● TASK DETAILS:
Copy each line below word for word and drop every image.

● RECORDS TO PROCESS:
-- Opening Marker --
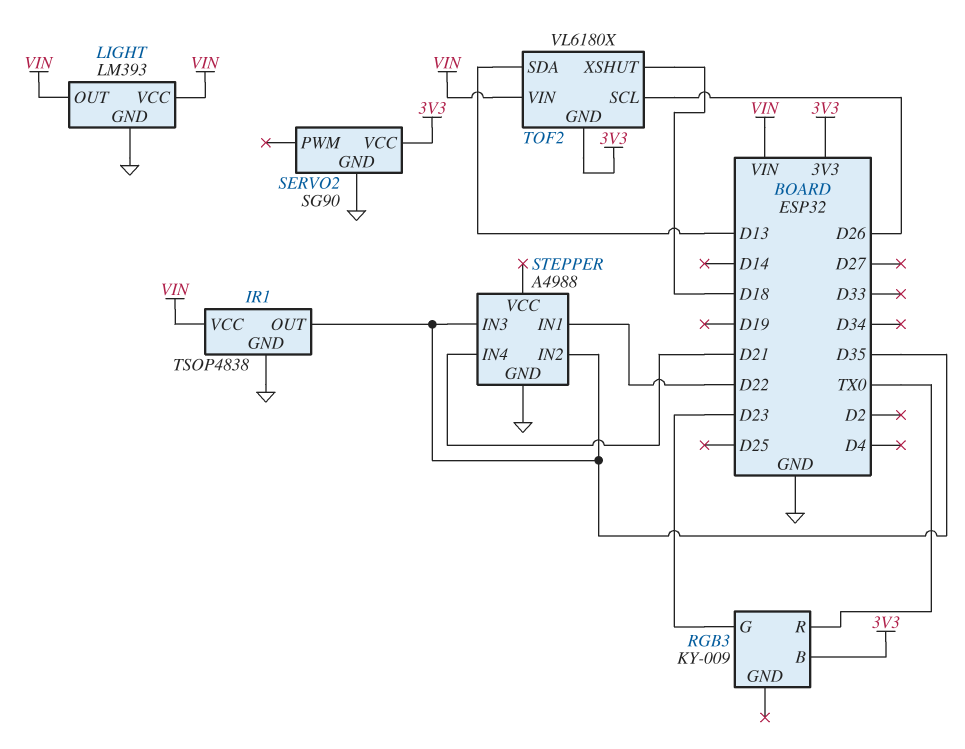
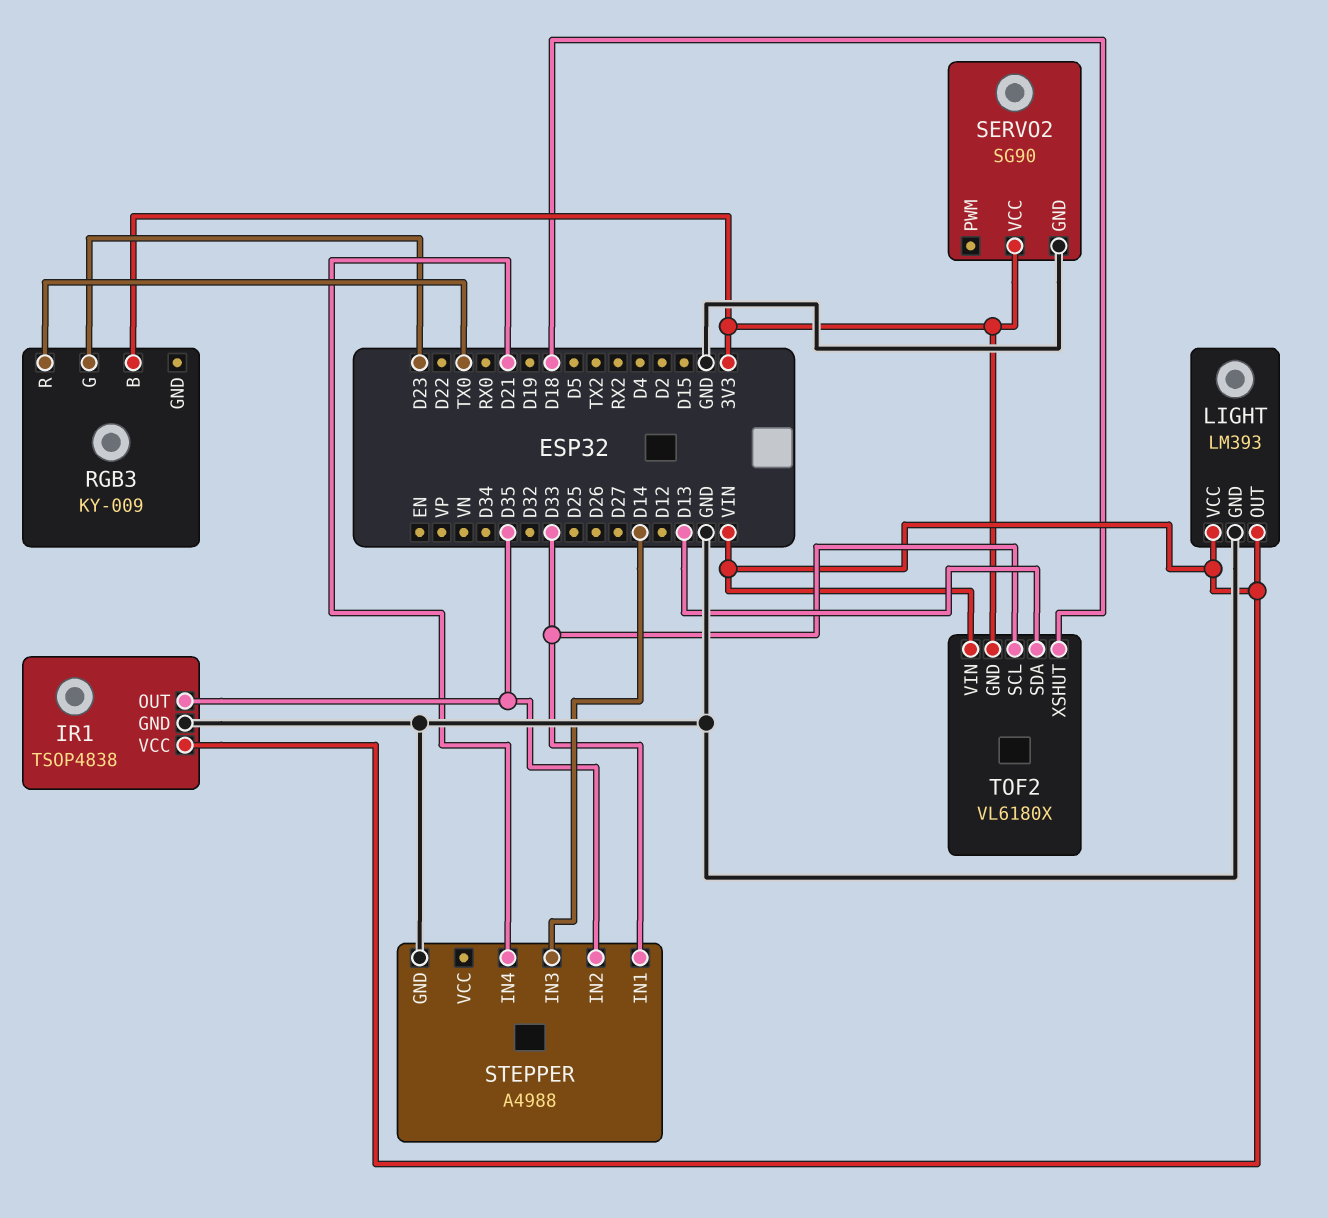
STEPPER pin IN1: D22 -> D33
STEPPER pin IN3: D35 -> D14
TOF2 pin SCL: D26 -> D33

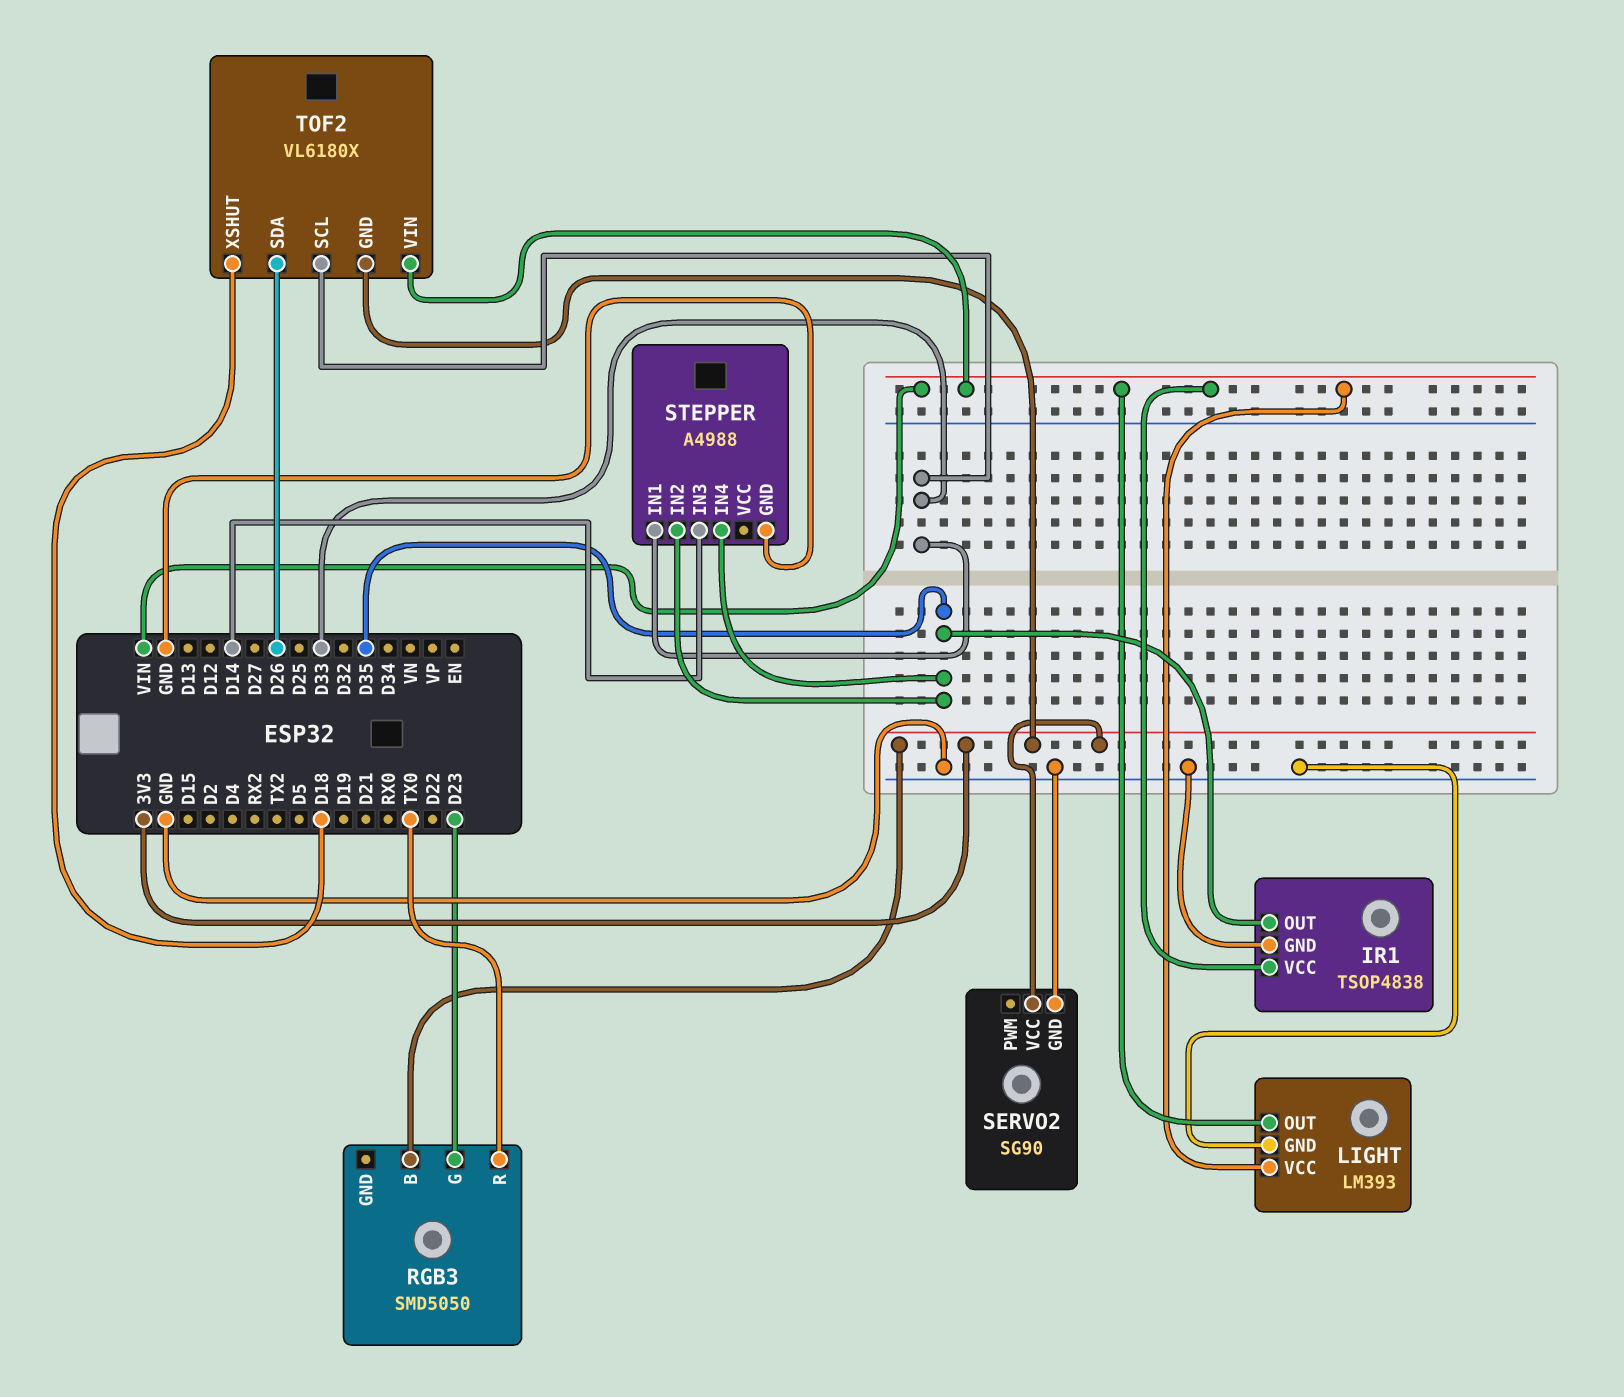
RGB3: KY-009 -> SMD5050
STEPPER pin IN4: D21 -> D35
TOF2 pin SDA: D13 -> D26

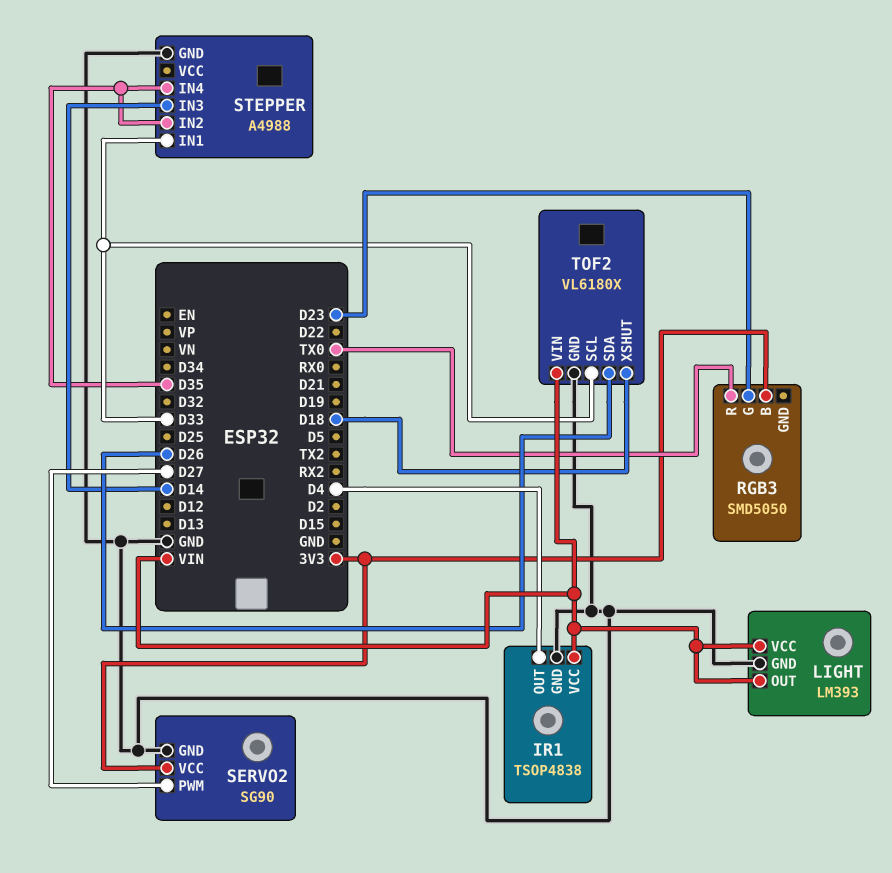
IR1 pin OUT: D35 -> D4
SERVO2 pin PWM: none -> D27
TOF2 pin GND: 3V3 -> GND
-- Closing Marker --
● OUTPUT:
STEPPER pin IN1: D22 -> D33
STEPPER pin IN3: D35 -> D14
TOF2 pin SCL: D26 -> D33

RGB3: KY-009 -> SMD5050
STEPPER pin IN4: D21 -> D35
TOF2 pin SDA: D13 -> D26

IR1 pin OUT: D35 -> D4
SERVO2 pin PWM: none -> D27
TOF2 pin GND: 3V3 -> GND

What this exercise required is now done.